Task to carry out.
For the material below, output exactly the span from the line with "green arrow: moved 14 px right, 6 px down" to the line with "pink star: moved 3 px right, 1 px up", including both, and nothing besides.

Data.
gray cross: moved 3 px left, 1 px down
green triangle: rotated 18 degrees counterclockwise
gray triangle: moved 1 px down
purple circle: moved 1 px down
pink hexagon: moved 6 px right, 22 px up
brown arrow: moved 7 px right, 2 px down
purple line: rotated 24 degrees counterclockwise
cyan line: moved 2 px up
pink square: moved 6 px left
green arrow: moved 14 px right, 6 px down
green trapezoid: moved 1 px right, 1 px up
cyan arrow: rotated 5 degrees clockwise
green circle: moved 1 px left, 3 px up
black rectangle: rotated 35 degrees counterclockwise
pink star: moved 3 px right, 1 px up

==

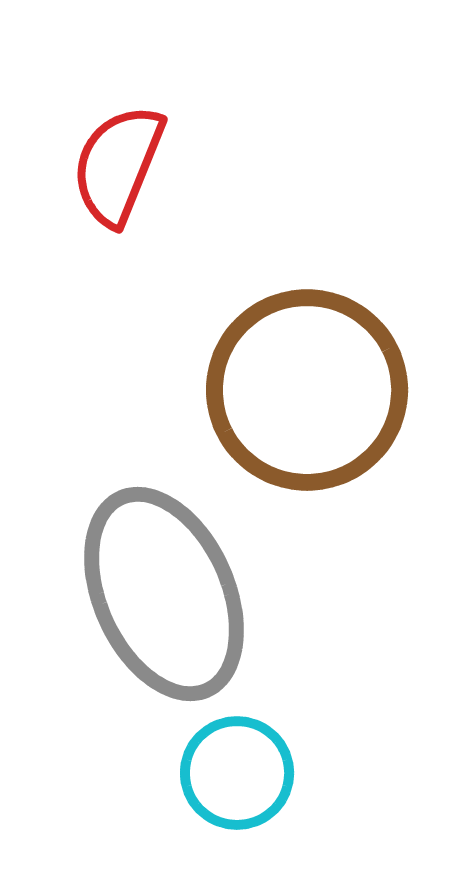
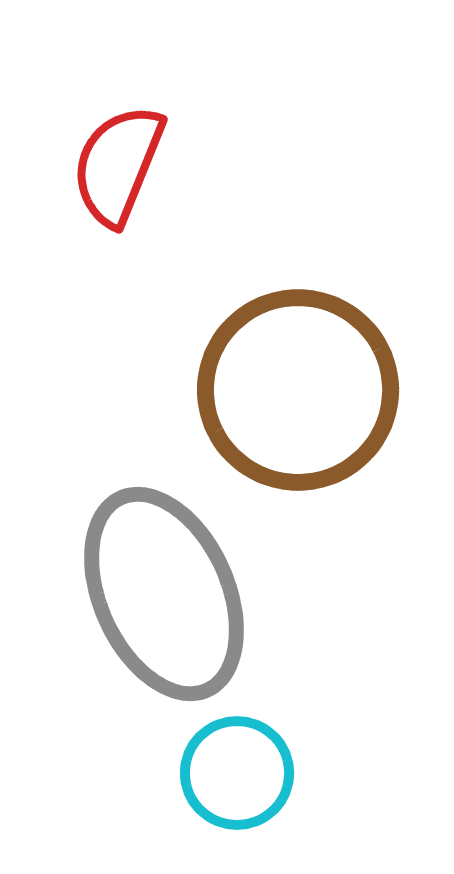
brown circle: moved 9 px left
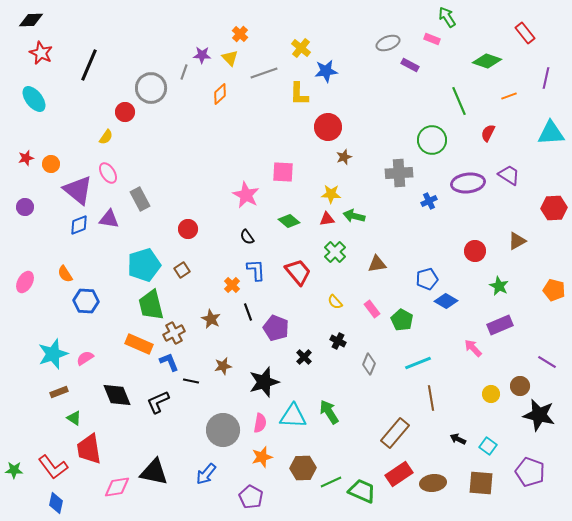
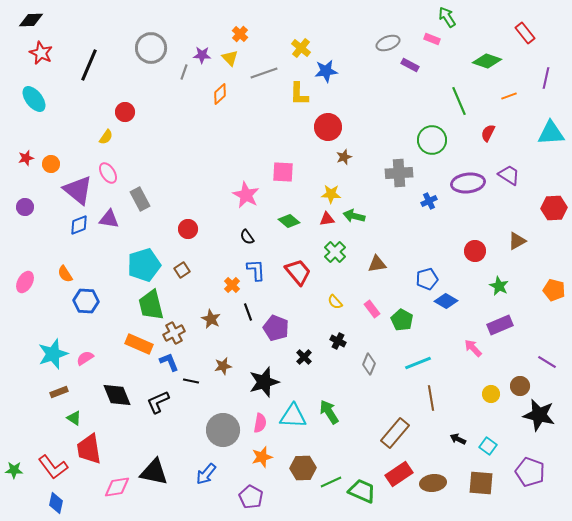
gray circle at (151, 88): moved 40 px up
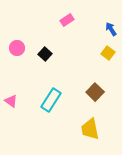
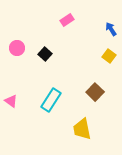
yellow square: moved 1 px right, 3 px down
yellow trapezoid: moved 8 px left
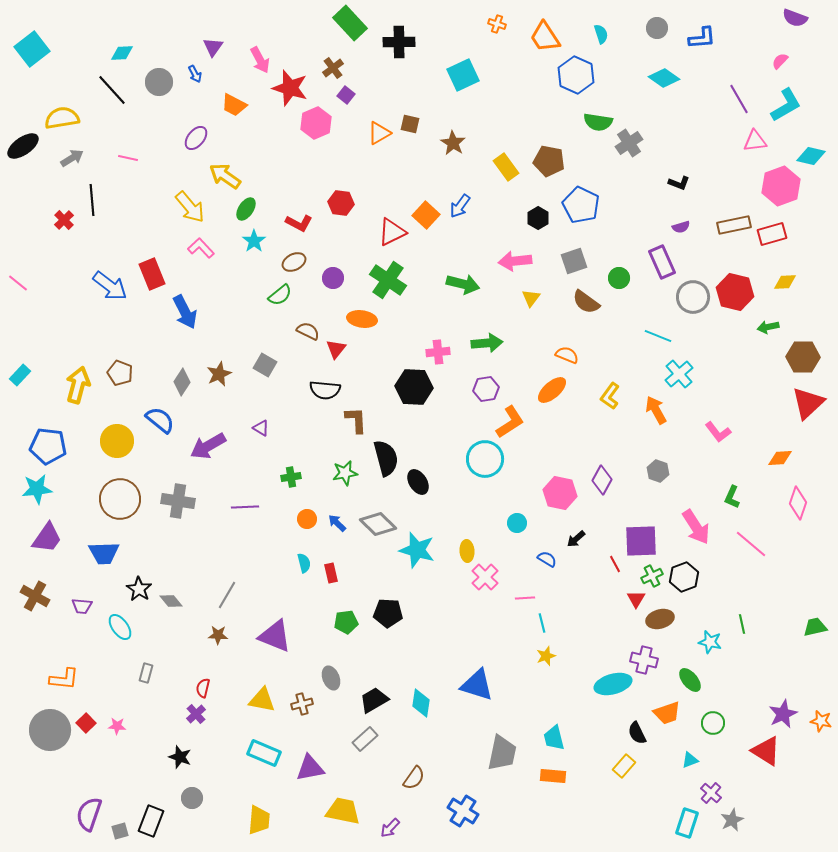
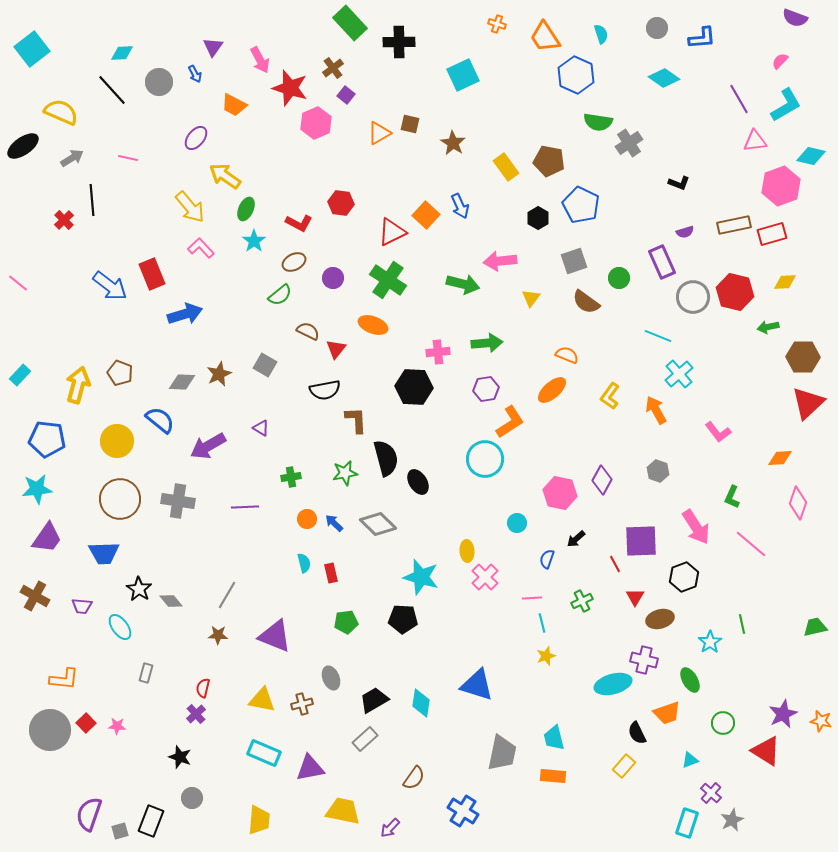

Response to the task.
green arrow: moved 14 px right, 6 px down
green trapezoid: moved 1 px right, 1 px up
cyan arrow: rotated 5 degrees clockwise
green circle: moved 1 px left, 3 px up
black rectangle: rotated 35 degrees counterclockwise
pink star: moved 3 px right, 1 px up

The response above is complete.